▸ **PROBLEM TO SOLVE**: Reproduce exactly the lines from the line containing "white cone M7 level 1 -> red cone M7 level 1" through the last line of the listing, and no others.

▸ **EXTRACTED ENTRIES**:
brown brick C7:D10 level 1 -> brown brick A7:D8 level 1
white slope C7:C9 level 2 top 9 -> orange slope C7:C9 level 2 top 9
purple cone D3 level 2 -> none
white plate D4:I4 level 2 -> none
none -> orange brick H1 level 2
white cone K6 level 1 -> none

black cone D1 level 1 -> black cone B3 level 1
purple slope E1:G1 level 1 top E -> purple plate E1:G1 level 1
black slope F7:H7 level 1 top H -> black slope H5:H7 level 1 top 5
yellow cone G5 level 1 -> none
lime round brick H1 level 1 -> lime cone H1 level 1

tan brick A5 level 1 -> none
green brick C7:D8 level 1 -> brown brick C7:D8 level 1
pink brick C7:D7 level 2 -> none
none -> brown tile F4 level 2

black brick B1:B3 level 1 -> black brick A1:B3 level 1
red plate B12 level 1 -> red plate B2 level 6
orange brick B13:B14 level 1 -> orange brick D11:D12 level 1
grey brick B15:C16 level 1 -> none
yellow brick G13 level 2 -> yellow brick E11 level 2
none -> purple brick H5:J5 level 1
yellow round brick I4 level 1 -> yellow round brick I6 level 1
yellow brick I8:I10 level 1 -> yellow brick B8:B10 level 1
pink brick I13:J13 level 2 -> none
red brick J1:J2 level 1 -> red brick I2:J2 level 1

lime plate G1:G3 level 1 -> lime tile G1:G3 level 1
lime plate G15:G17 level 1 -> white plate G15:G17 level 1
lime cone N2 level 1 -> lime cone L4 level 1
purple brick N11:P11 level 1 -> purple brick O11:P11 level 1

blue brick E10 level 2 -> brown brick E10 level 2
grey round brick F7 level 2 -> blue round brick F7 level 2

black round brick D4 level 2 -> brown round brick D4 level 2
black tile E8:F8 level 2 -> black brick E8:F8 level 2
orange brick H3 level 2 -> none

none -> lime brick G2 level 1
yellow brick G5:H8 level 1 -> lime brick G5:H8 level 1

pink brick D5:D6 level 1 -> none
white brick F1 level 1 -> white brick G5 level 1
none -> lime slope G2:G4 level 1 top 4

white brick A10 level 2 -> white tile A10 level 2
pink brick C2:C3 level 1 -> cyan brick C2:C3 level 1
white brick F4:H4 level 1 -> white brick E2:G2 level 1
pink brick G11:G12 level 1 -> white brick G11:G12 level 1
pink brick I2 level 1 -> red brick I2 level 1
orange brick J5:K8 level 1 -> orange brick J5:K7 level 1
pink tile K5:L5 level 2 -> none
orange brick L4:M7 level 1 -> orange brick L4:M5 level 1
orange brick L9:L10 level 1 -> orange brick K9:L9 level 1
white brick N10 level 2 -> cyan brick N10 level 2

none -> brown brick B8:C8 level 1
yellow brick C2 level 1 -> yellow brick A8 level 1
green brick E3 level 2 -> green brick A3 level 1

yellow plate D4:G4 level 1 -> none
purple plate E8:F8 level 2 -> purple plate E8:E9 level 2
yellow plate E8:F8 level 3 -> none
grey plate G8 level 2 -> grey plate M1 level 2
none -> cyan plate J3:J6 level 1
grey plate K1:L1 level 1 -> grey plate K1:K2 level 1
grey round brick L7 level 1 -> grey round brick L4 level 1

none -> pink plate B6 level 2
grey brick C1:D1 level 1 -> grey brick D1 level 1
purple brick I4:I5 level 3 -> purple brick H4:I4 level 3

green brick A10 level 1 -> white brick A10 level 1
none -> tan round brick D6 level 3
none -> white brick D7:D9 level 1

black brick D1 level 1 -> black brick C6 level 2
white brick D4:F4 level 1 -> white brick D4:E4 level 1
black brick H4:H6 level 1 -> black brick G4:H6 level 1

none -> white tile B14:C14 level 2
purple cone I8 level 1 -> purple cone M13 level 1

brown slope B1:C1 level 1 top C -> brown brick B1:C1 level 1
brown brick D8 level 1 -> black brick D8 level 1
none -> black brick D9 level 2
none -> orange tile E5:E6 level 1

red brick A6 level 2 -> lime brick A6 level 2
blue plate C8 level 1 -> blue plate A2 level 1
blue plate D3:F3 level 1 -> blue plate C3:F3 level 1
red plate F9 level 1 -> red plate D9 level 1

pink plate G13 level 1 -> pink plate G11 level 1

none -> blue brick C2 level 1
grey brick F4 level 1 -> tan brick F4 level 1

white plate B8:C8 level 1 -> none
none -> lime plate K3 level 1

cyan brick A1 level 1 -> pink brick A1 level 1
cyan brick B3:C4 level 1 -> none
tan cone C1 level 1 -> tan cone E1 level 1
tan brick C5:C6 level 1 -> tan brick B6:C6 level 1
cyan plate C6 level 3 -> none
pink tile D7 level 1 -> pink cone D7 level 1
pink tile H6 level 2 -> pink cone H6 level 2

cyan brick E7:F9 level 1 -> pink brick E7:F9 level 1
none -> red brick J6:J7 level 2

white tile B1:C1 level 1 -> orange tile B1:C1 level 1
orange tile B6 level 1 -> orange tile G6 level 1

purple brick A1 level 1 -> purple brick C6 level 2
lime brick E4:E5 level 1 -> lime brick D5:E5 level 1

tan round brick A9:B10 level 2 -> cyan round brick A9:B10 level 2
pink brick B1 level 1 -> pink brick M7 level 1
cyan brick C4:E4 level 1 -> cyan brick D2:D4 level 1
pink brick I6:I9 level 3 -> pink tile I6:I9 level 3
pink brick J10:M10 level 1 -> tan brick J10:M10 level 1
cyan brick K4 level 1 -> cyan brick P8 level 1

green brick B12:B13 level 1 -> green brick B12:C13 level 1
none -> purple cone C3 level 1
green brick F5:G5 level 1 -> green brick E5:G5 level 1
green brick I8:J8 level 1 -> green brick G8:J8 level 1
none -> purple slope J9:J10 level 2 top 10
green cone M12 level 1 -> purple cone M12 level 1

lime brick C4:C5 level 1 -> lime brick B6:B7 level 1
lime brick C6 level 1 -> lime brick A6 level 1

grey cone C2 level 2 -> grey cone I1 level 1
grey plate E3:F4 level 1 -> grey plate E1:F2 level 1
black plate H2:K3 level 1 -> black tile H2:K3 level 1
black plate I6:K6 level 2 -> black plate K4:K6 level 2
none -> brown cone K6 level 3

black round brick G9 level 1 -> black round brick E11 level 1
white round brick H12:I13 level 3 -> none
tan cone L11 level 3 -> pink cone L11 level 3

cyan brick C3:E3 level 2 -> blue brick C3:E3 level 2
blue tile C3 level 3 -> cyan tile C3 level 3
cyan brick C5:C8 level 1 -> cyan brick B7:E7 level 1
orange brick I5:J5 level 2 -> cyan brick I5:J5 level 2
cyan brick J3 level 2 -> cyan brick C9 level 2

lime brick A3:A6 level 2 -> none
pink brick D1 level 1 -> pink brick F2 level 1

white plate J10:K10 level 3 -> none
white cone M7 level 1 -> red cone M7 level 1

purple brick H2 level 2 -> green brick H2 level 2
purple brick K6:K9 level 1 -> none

▸ **WRITTEN RESPONSE**:
white cone M7 level 1 -> red cone M7 level 1

purple brick H2 level 2 -> green brick H2 level 2
purple brick K6:K9 level 1 -> none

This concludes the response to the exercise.